- _Dataset excerpts_
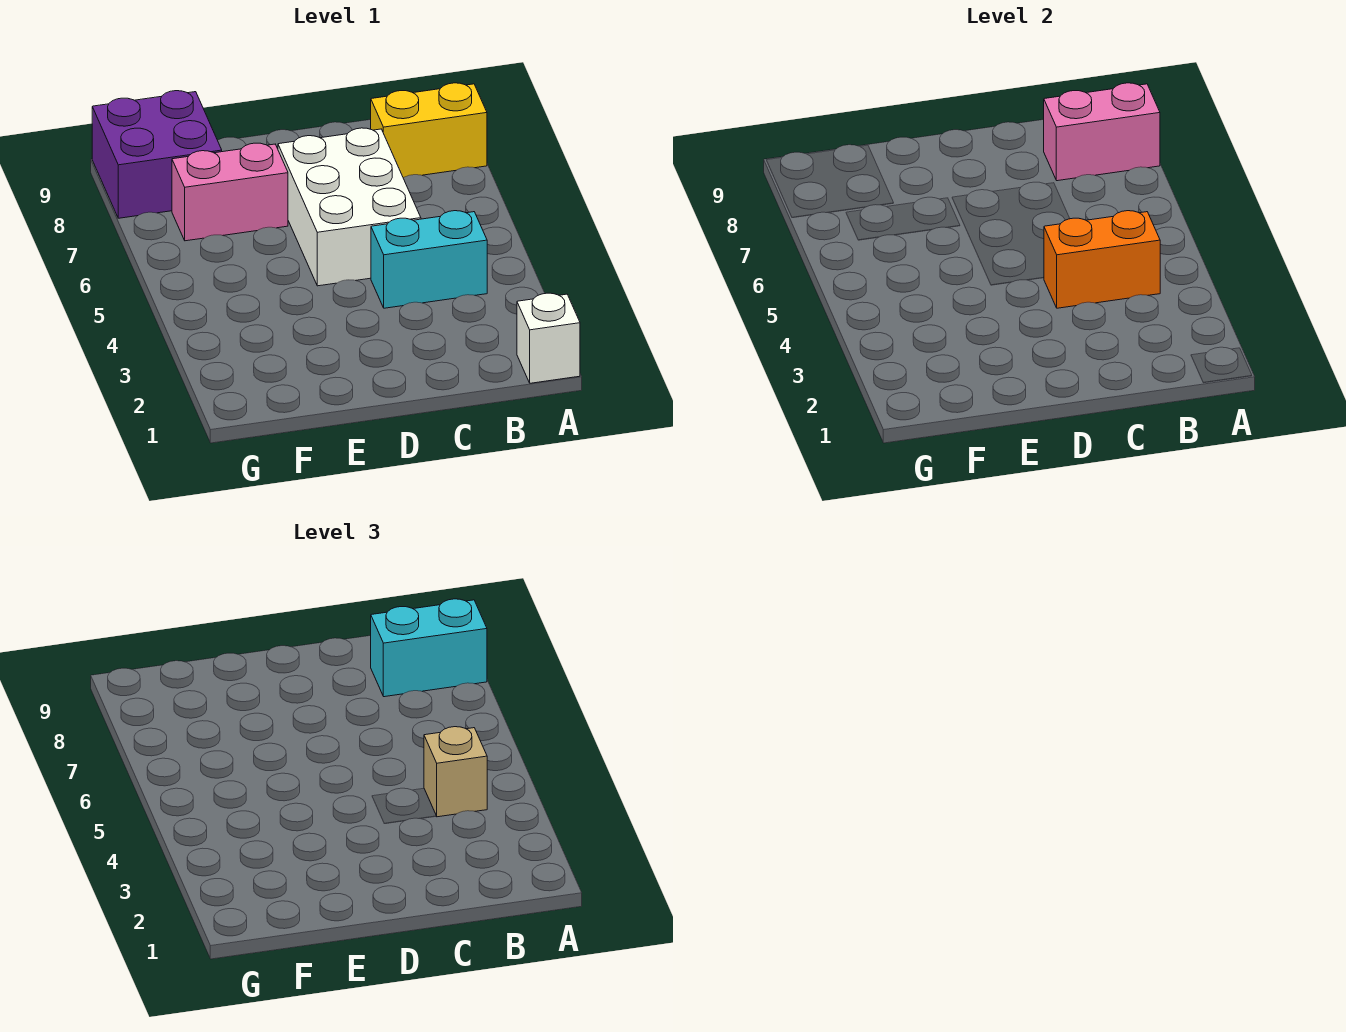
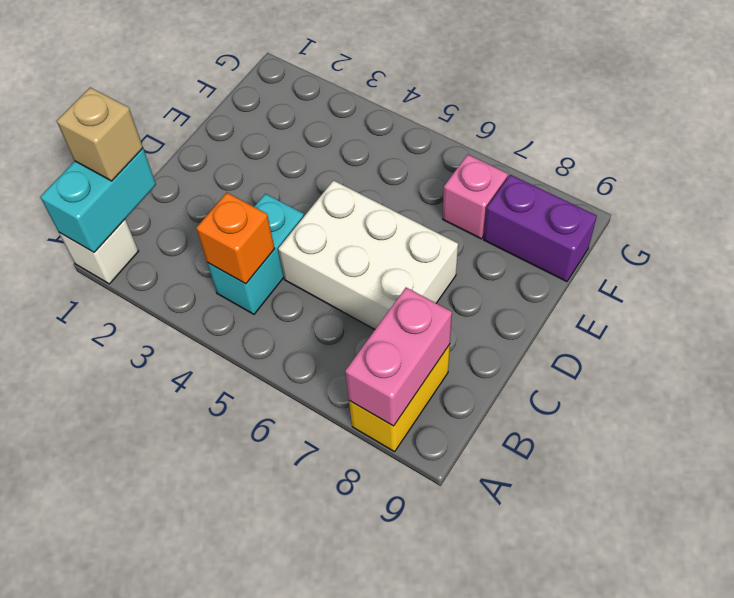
cyan brick A8:B8 level 3 -> cyan brick A1:B1 level 2
orange brick B4:C4 level 2 -> orange brick B4 level 2
tan brick B4 level 3 -> tan brick B1 level 3
pink brick E7:F7 level 1 -> pink brick F7 level 1
purple brick F8:G9 level 1 -> purple brick F8:F9 level 1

- _Task description_
Copy, exactly as written, the lines above, beginning with the one that contains "tan brick B4 level 3 -> tan brick B1 level 3" and ending with the last.

- _Answer to this problem_
tan brick B4 level 3 -> tan brick B1 level 3
pink brick E7:F7 level 1 -> pink brick F7 level 1
purple brick F8:G9 level 1 -> purple brick F8:F9 level 1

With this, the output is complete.